What is needed -
When you find the word "carried" in a line of the entries, please copy the whole line.

Material supplied -

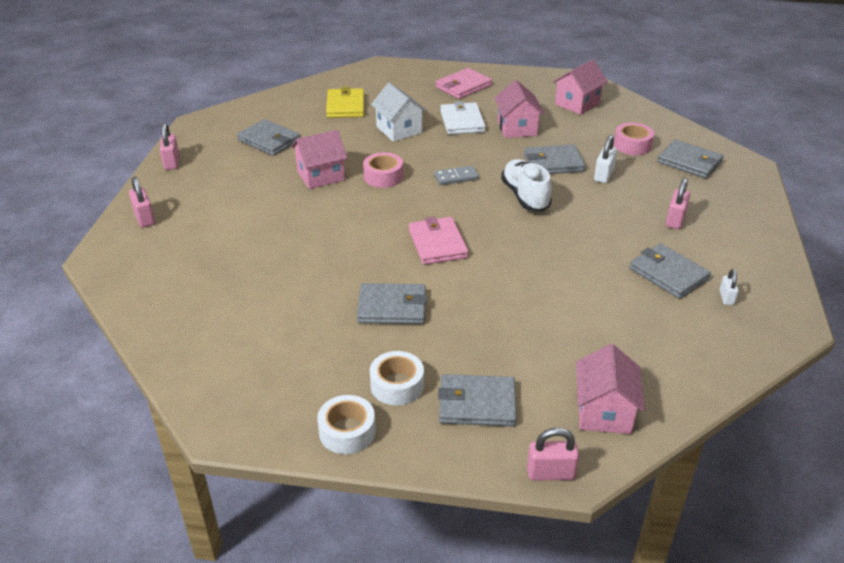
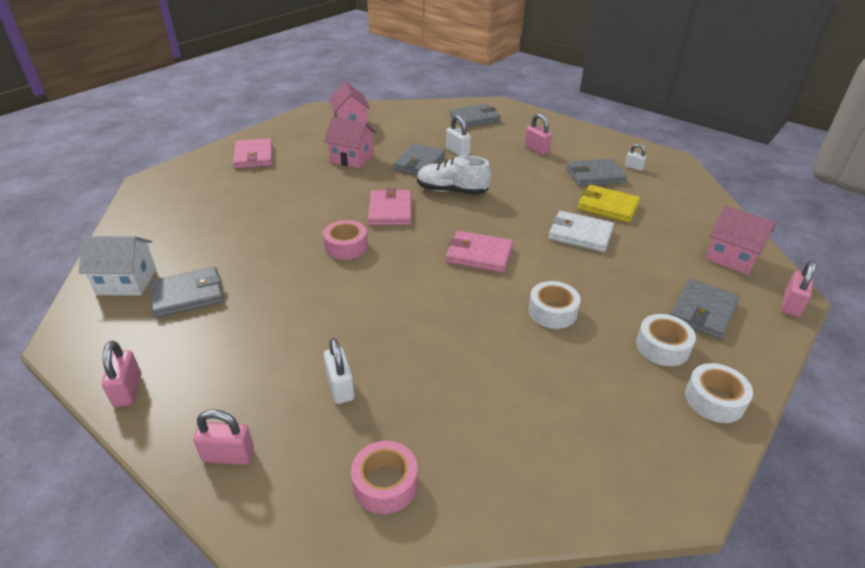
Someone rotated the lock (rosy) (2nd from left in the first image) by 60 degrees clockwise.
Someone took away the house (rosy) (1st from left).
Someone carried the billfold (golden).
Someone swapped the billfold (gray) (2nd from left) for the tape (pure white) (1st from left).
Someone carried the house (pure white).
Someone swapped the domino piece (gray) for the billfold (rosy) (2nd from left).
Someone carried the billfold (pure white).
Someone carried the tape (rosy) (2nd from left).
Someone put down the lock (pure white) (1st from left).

Written response -
Someone carried the billfold (golden).
Someone carried the house (pure white).
Someone carried the billfold (pure white).
Someone carried the tape (rosy) (2nd from left).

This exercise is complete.